The lines below that include the word "strawberry" are to be reported.

**DATA SUPPLIED:**
· · · · · · ·

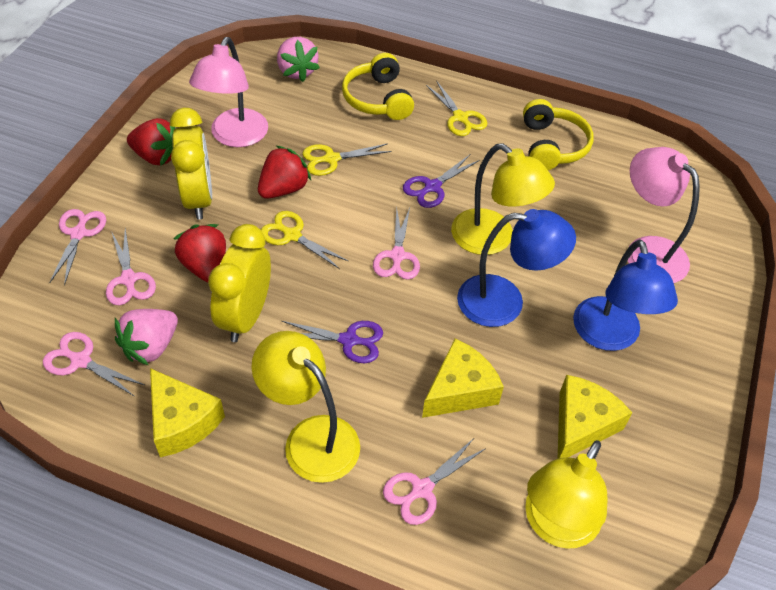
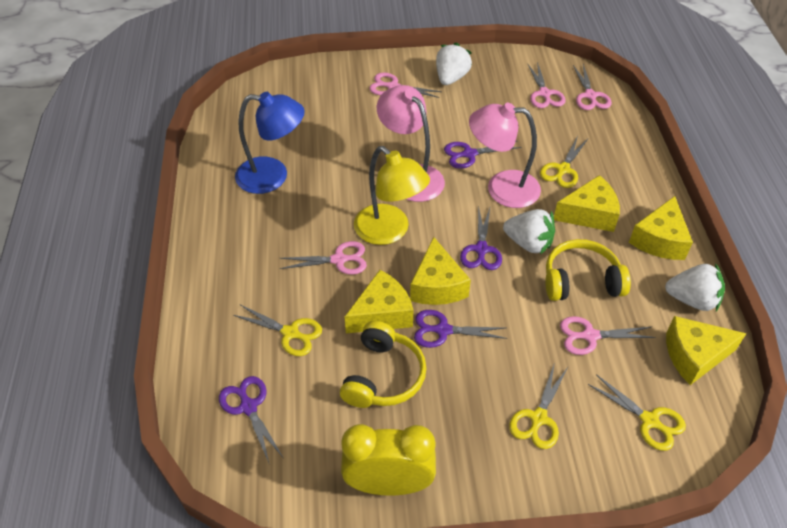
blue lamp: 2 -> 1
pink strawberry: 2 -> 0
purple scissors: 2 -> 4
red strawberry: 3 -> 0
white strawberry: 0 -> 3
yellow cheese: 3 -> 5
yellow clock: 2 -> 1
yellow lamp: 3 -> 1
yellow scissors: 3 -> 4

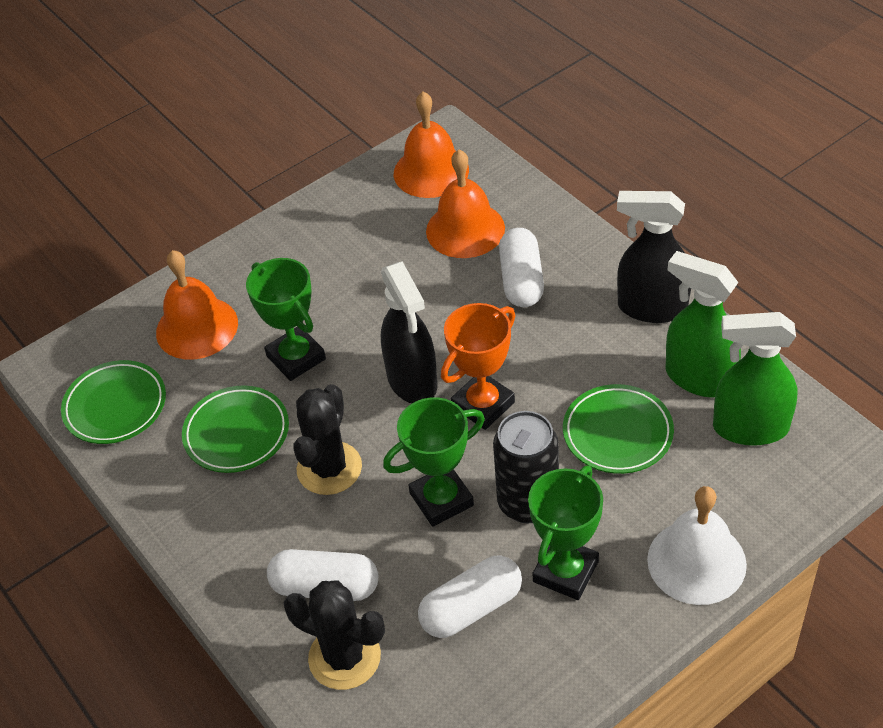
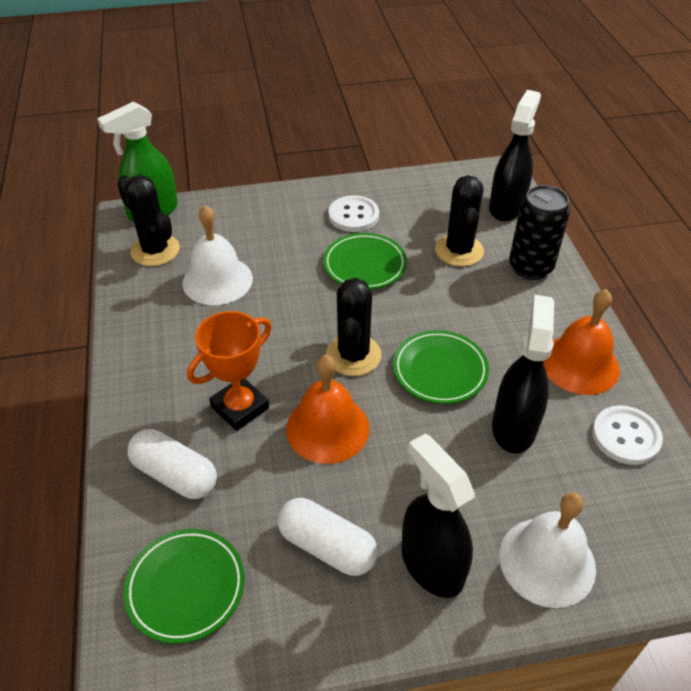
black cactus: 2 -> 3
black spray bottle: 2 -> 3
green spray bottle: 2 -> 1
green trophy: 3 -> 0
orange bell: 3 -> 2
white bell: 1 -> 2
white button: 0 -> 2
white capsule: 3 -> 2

· · · · · · ·

**EXERCISE OUTPUT:**
pink strawberry: 2 -> 0
red strawberry: 3 -> 0
white strawberry: 0 -> 3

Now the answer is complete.